## [Shape scene image sequences]
━━━━

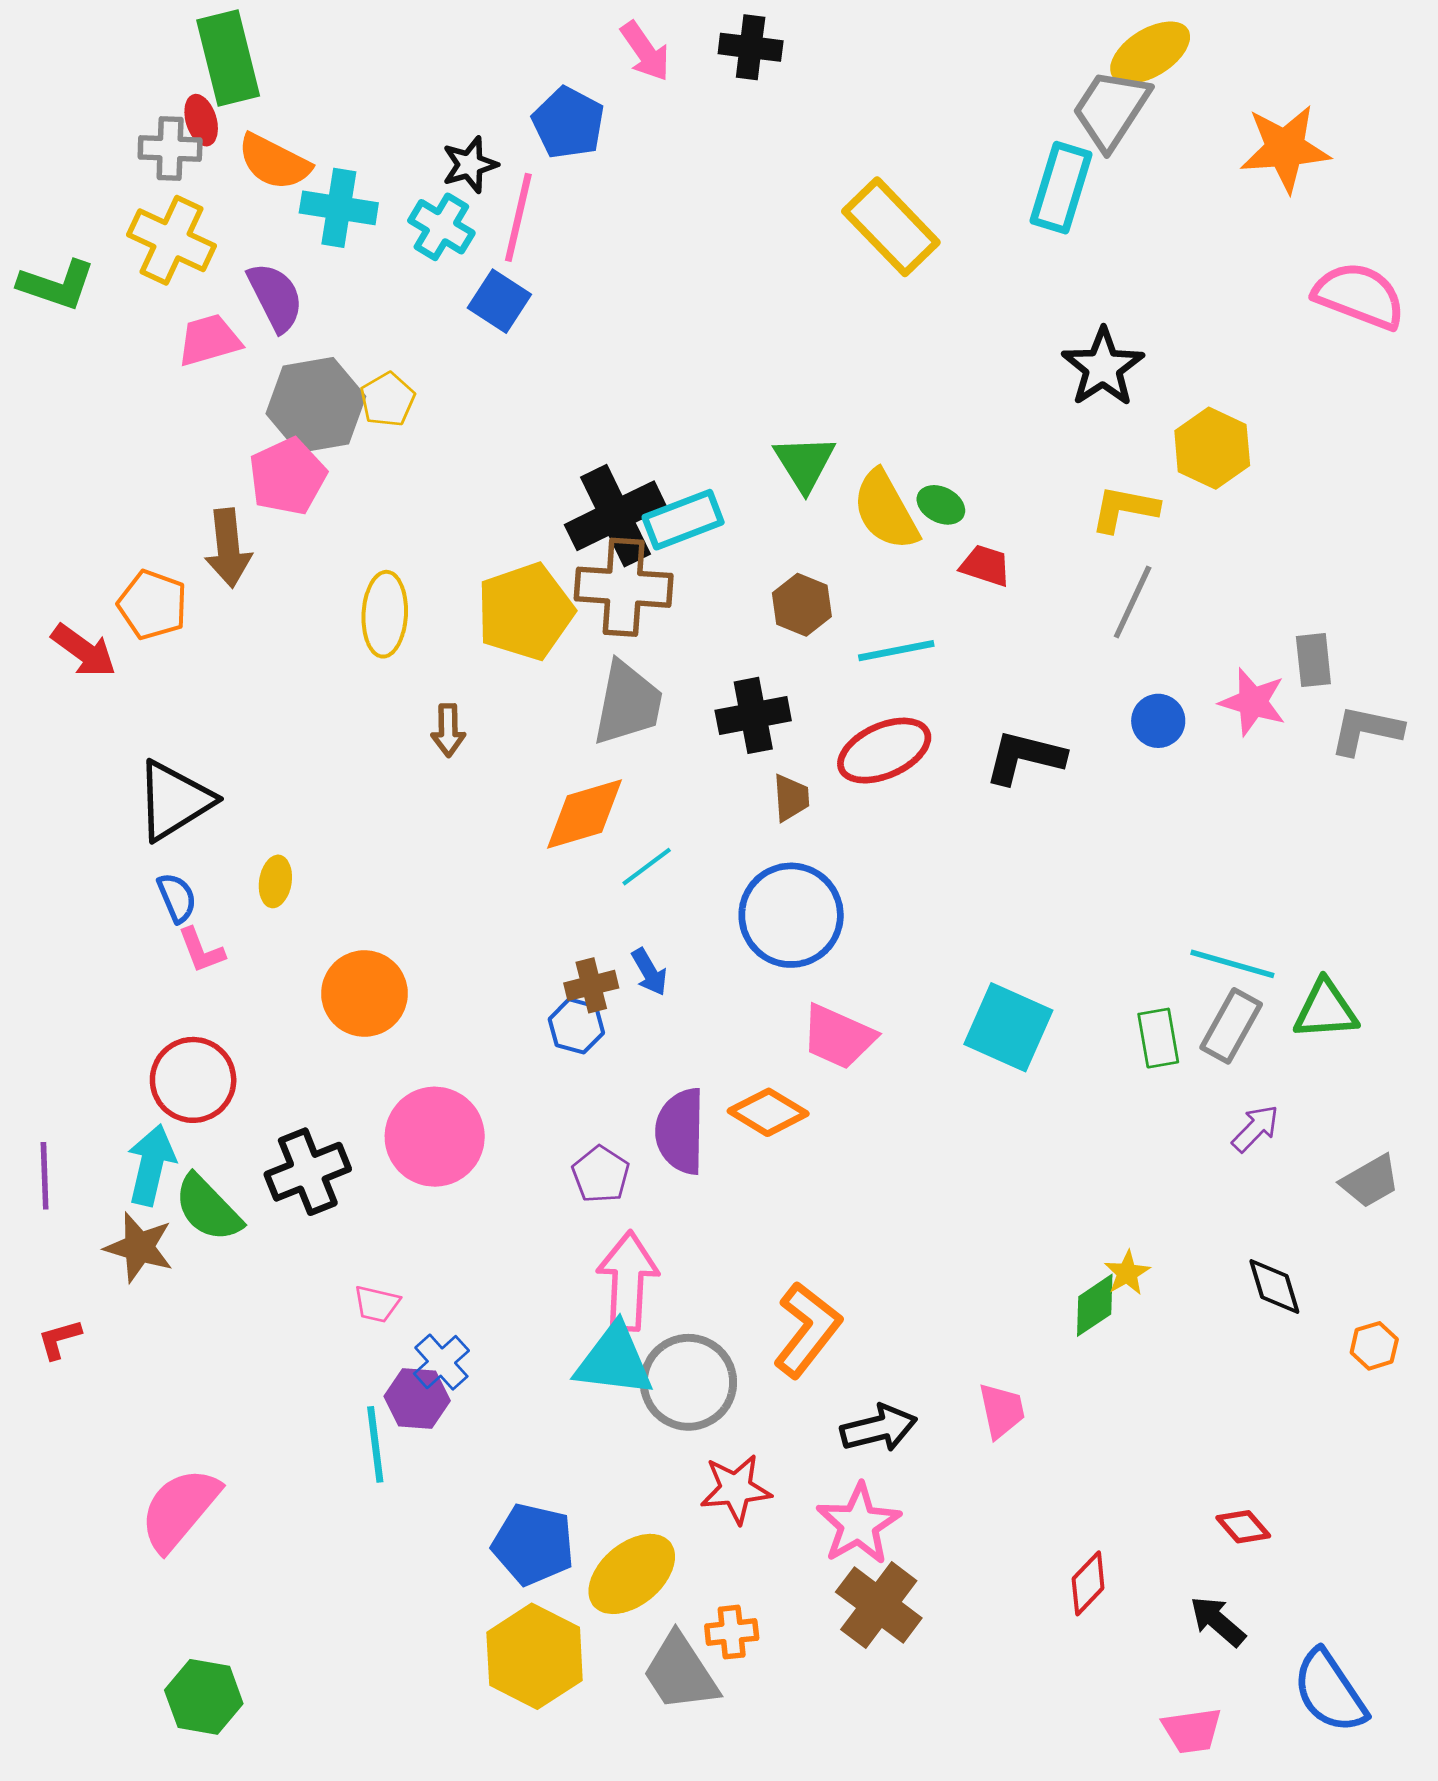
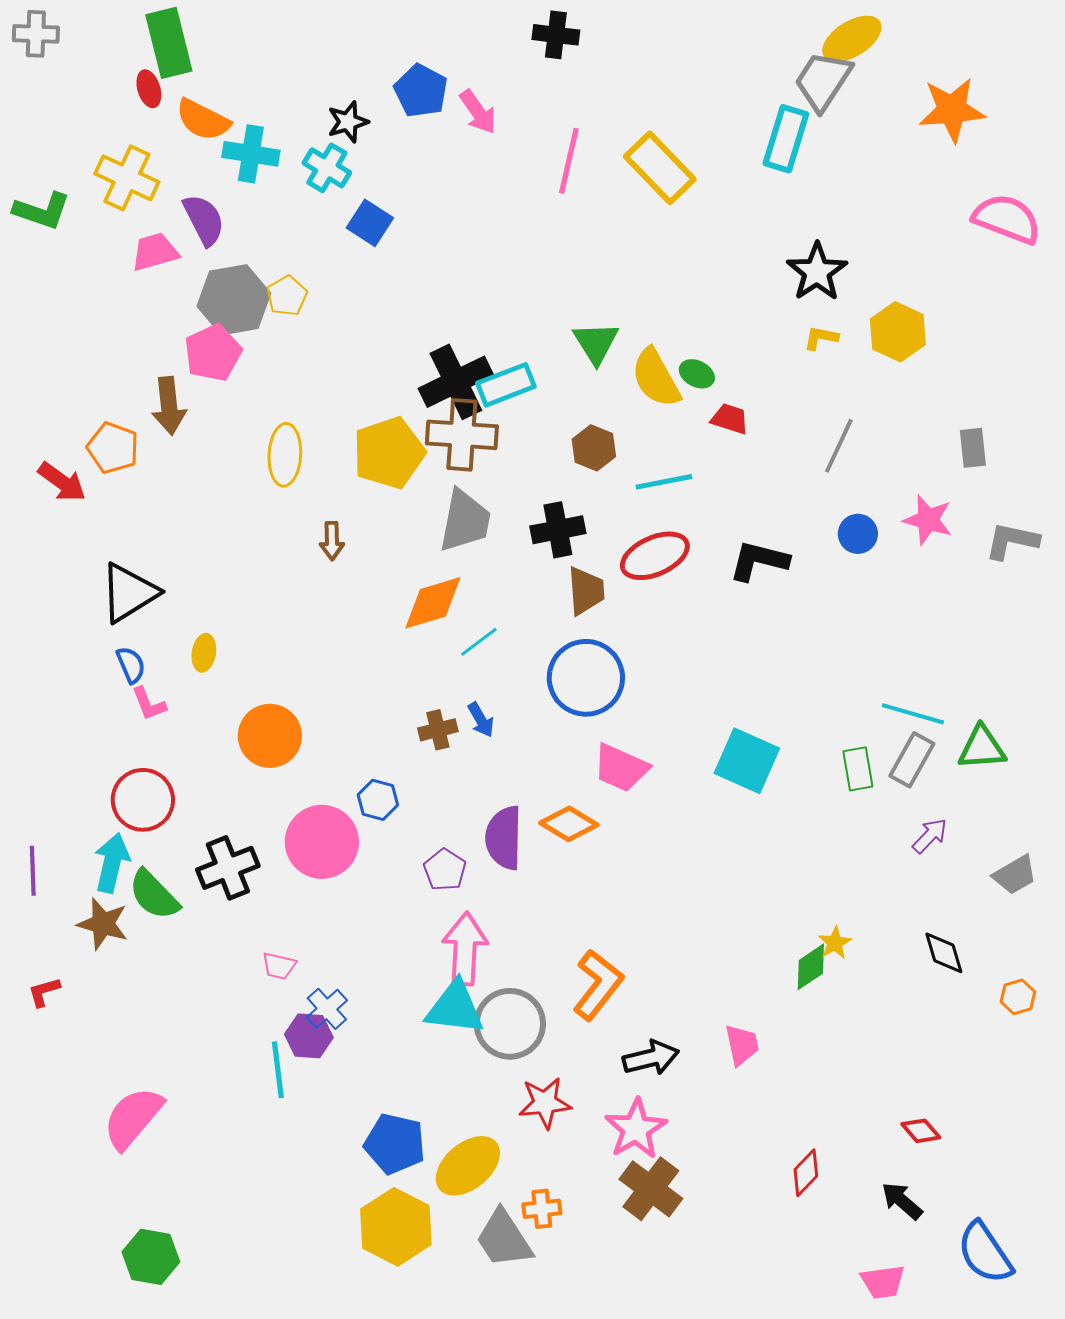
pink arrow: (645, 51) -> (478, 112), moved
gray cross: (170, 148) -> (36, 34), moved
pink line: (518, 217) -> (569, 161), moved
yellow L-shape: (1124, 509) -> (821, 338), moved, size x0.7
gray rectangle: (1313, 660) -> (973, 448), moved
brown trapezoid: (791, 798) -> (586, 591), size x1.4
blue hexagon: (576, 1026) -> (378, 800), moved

━━━━

## [What the task asks]
Please copy the line that holds "pink line: (518, 217) -> (569, 161), moved" and each line under it through the last line above, exactly as they stand, adding nothing.

## [Output for this task]
pink line: (518, 217) -> (569, 161), moved
yellow L-shape: (1124, 509) -> (821, 338), moved, size x0.7
gray rectangle: (1313, 660) -> (973, 448), moved
brown trapezoid: (791, 798) -> (586, 591), size x1.4
blue hexagon: (576, 1026) -> (378, 800), moved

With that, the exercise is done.